Modification records

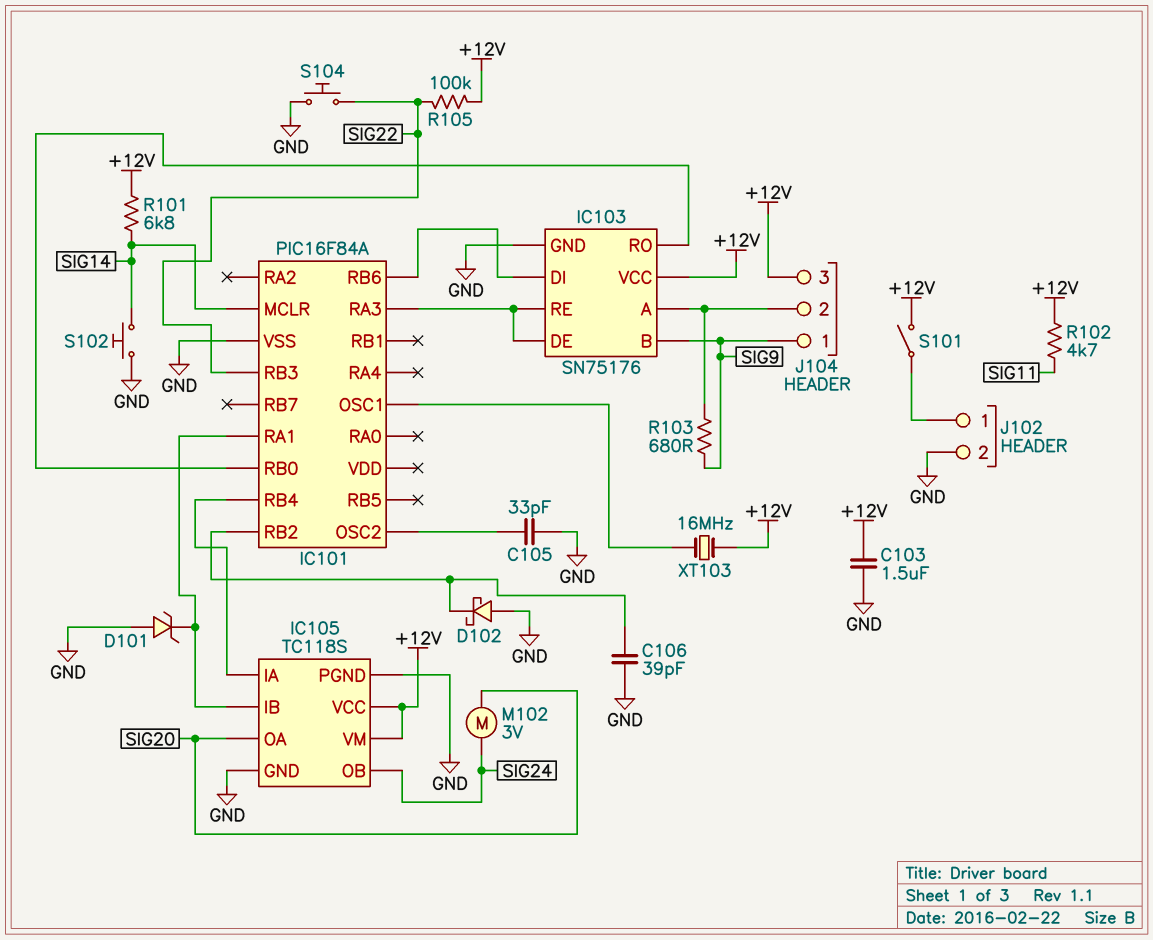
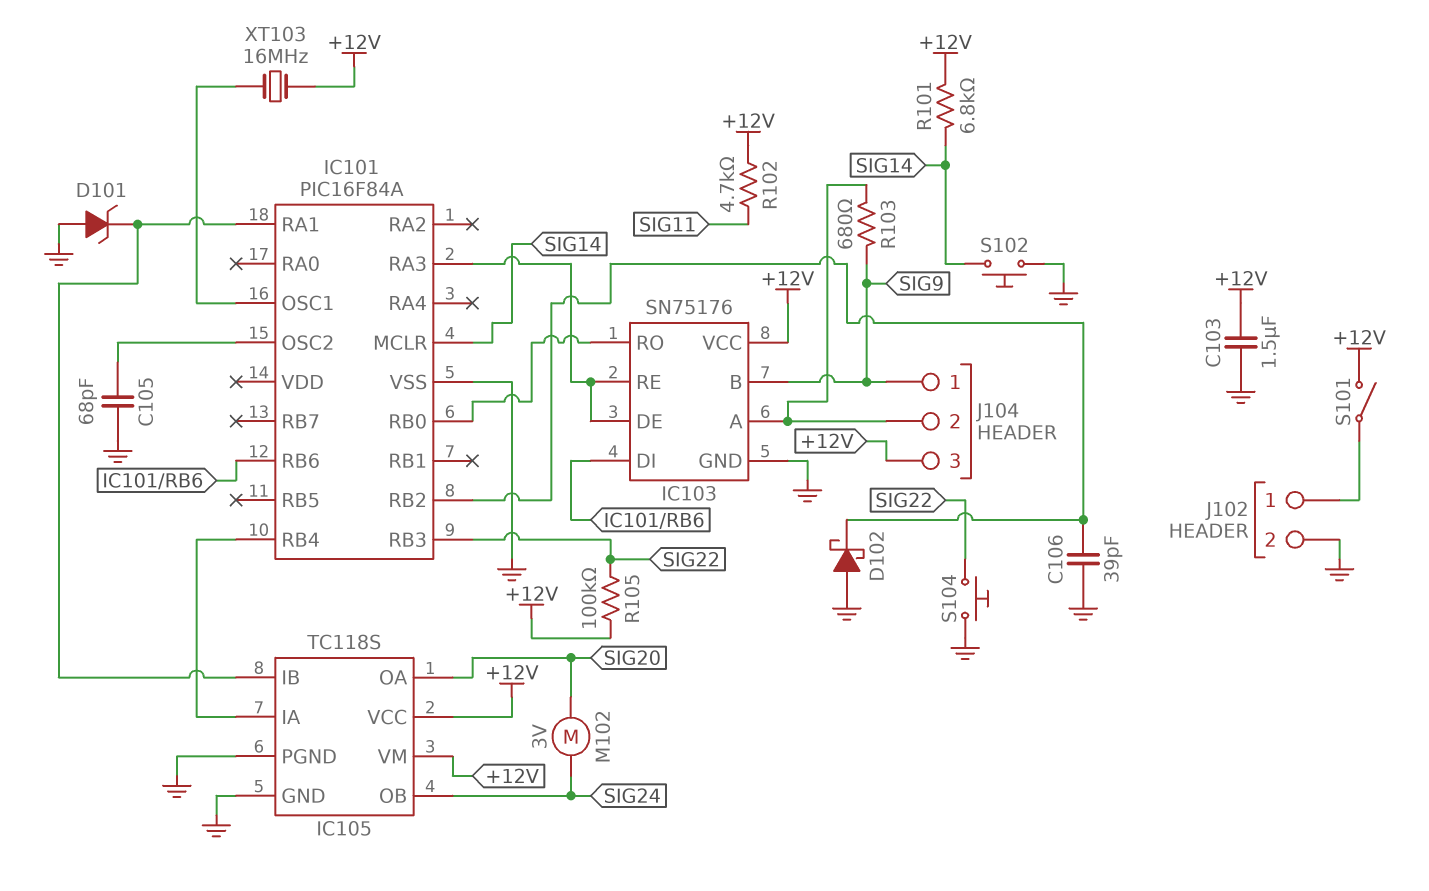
C105: 33pF (GND, IC101/OSC2) -> 68pF (GND, IC101/OSC2)

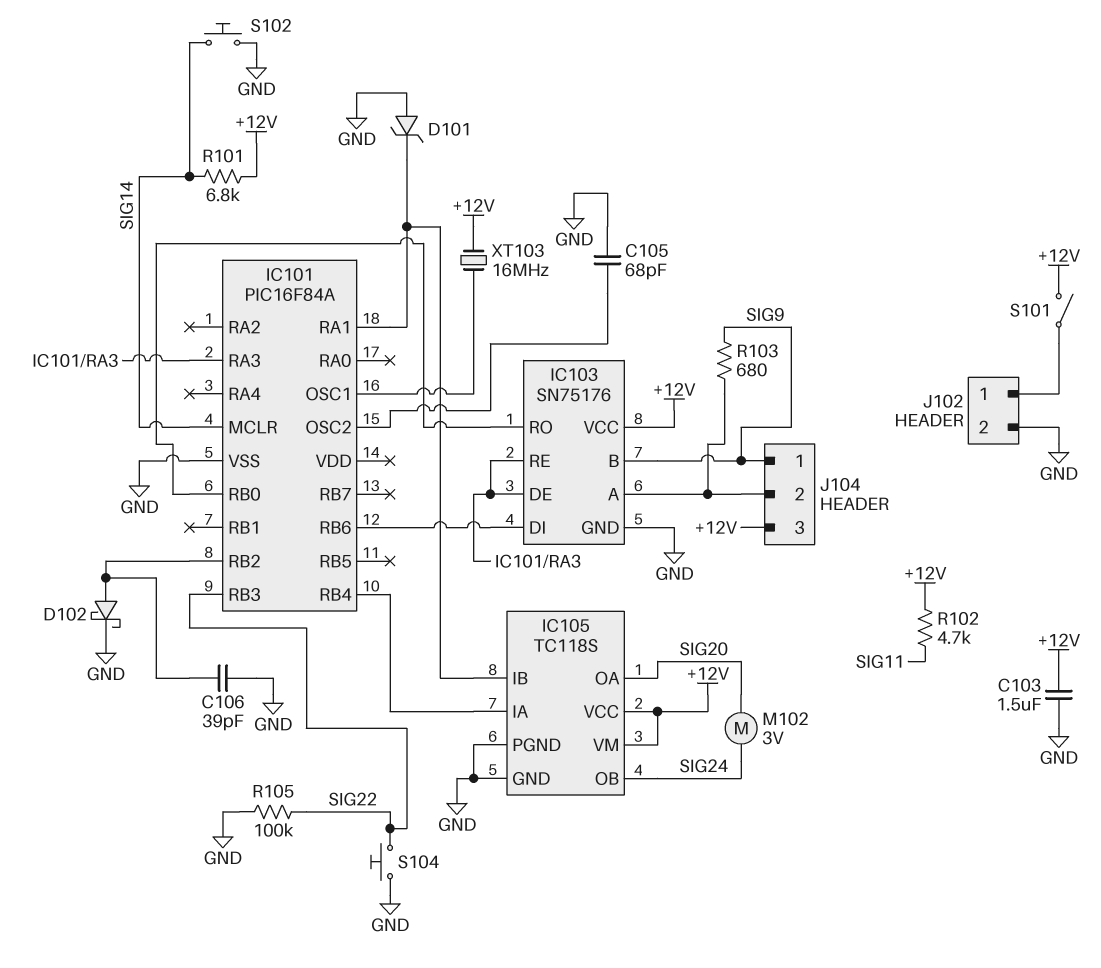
D102: schottky (A GND, K IC101/RB2) -> schottky (A IC101/RB2, K GND)
R105: 100k (+12V, SIG22) -> 100k (GND, SIG22)

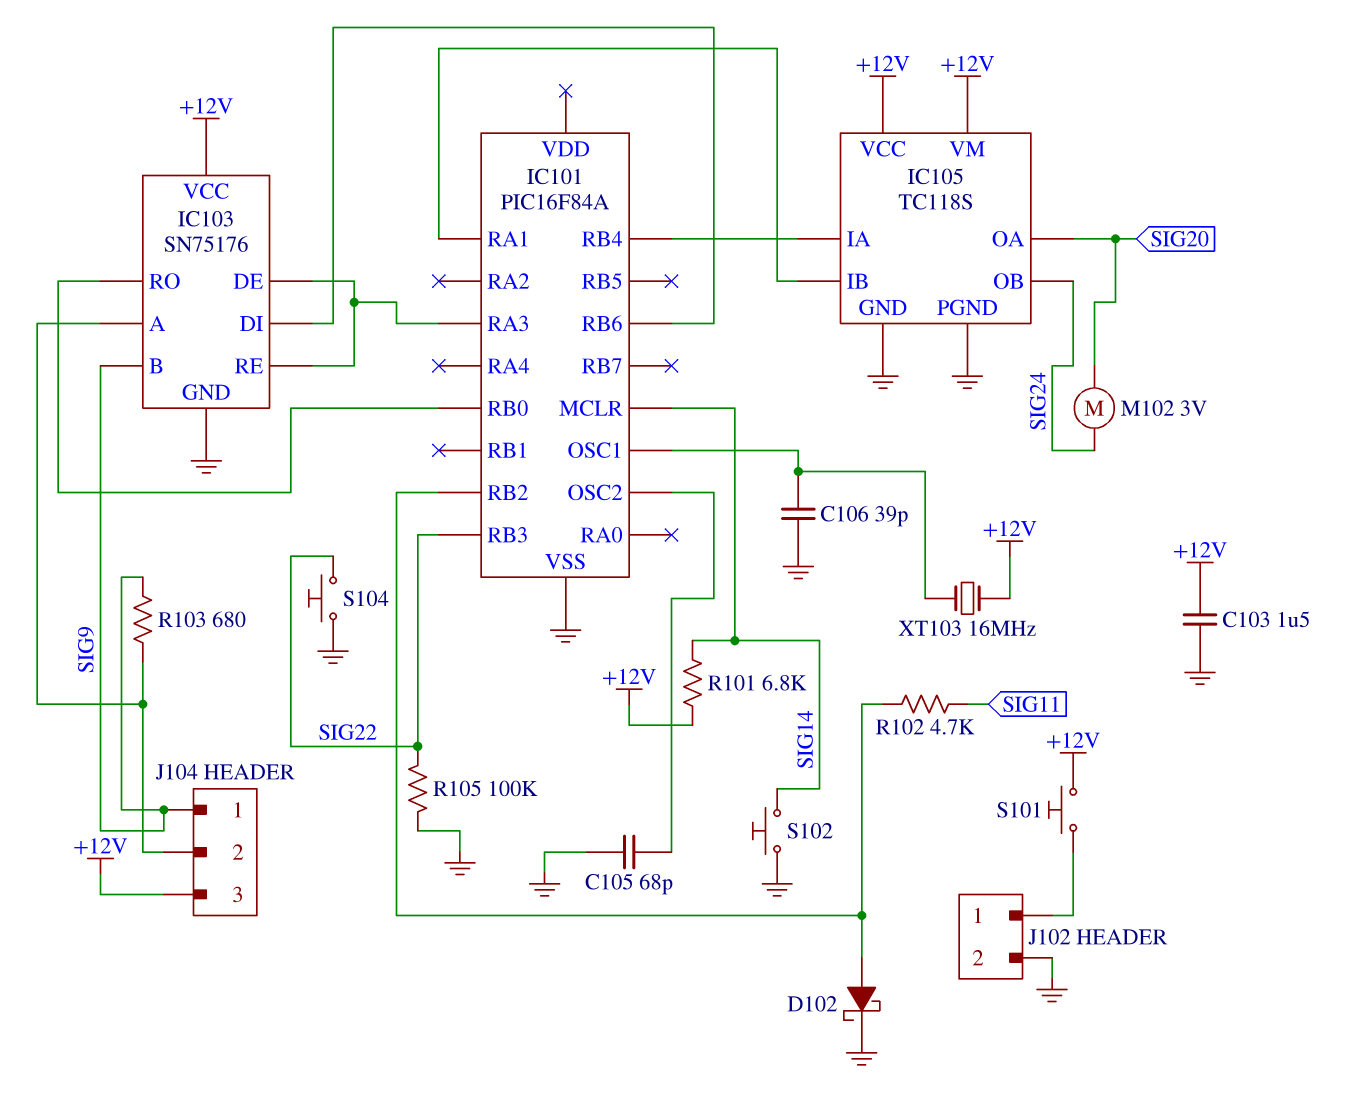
C106: 39pF (GND, IC101/RB2) -> 39pF (GND, IC101/OSC1)
D101: zener (A GND, K IC101/RA1) -> none
R102: 4.7k (+12V, SIG11) -> 4.7k (IC101/RB2, SIG11)
S101: switch (+12V, J102/1) -> button (+12V, J102/1)

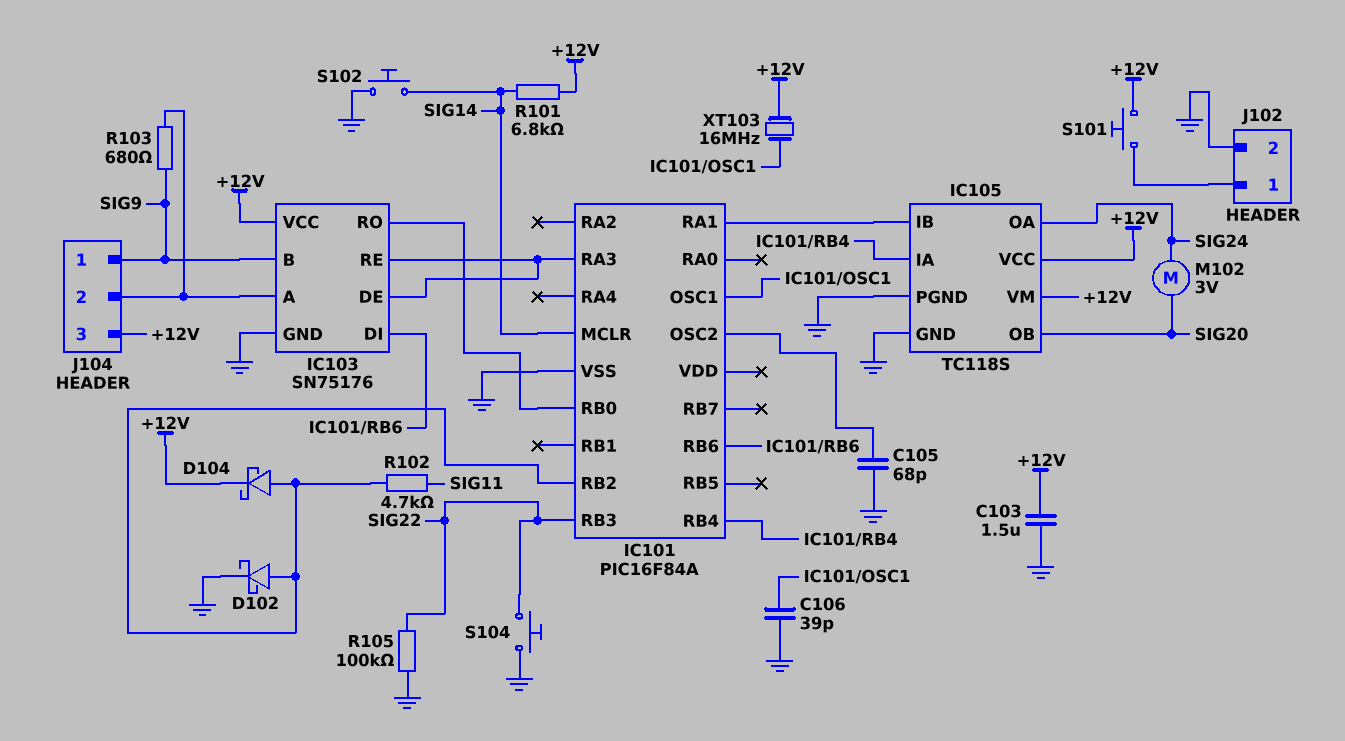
D104: none -> schottky (A IC101/RB2, K +12V)
IC105 pin OA: SIG20 -> SIG24
IC105 pin OB: SIG24 -> SIG20

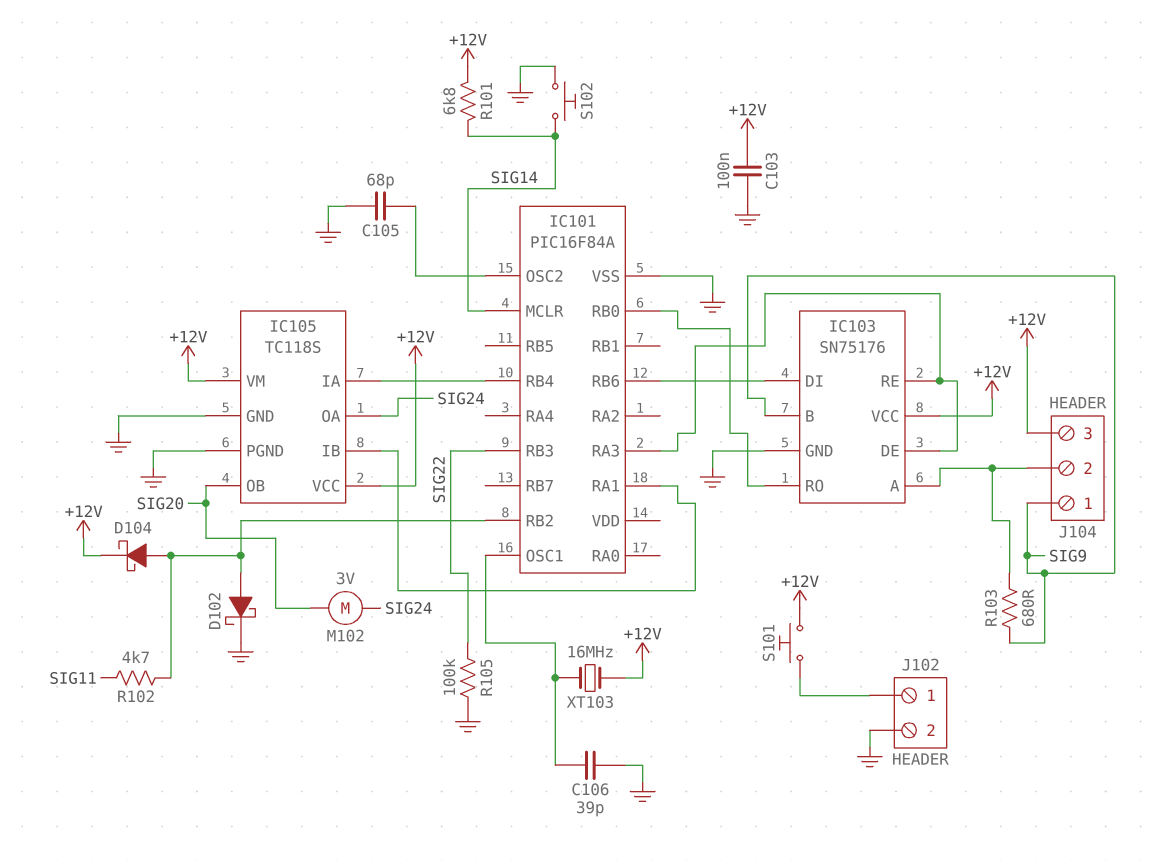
C103: 1.5uF (+12V, GND) -> 100nF (+12V, GND)
S104: button (GND, SIG22) -> none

◆ What is required: State the number of lines in the records that hold the string "schottky", and add nothing.

◆ Exercise answer: 2